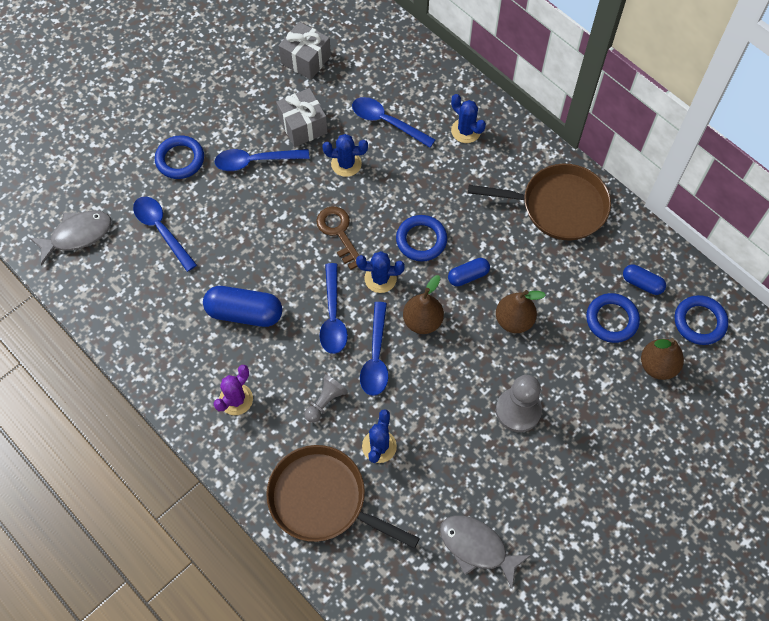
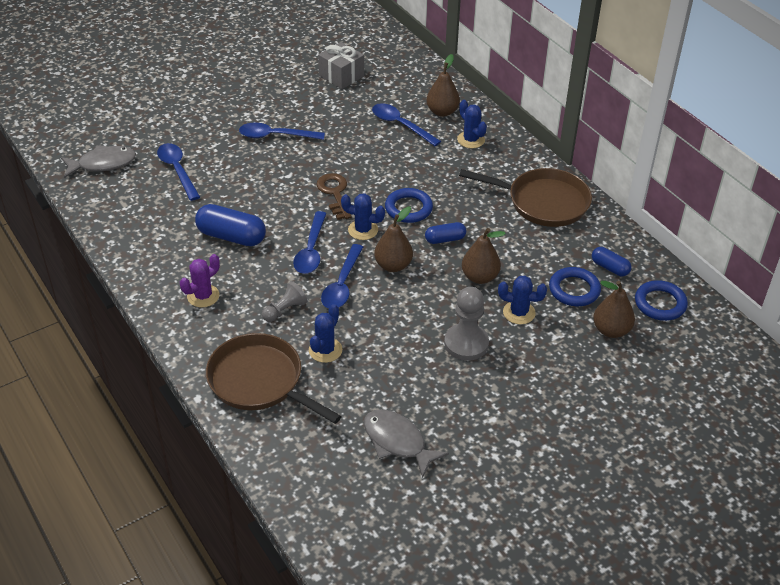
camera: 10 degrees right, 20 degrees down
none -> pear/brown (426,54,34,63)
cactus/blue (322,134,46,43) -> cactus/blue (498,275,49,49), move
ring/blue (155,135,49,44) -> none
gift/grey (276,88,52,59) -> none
****************
:: EXERCISE ::
Which lines in the data above contain "none"? Show each one.

:: ANSWER TO THIS PROBLEM ::
none -> pear/brown (426,54,34,63)
ring/blue (155,135,49,44) -> none
gift/grey (276,88,52,59) -> none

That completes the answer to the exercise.